◆ **Data extract**:
========
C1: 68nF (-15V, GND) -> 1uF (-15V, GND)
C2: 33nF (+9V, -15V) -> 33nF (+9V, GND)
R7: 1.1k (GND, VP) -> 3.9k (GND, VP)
========
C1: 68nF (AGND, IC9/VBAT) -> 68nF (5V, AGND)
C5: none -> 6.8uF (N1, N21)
========
◆ **Task description**: Your answer should be the lines above, from the line containing "C1: 68nF (-15V, GND) -> 1uF (-15V, GND)" up to and including the line containing "R7: 1.1k (GND, VP) -> 3.9k (GND, VP)", reproduced exactly and with nothing else.

◆ **Answer to the problem**:
C1: 68nF (-15V, GND) -> 1uF (-15V, GND)
C2: 33nF (+9V, -15V) -> 33nF (+9V, GND)
R7: 1.1k (GND, VP) -> 3.9k (GND, VP)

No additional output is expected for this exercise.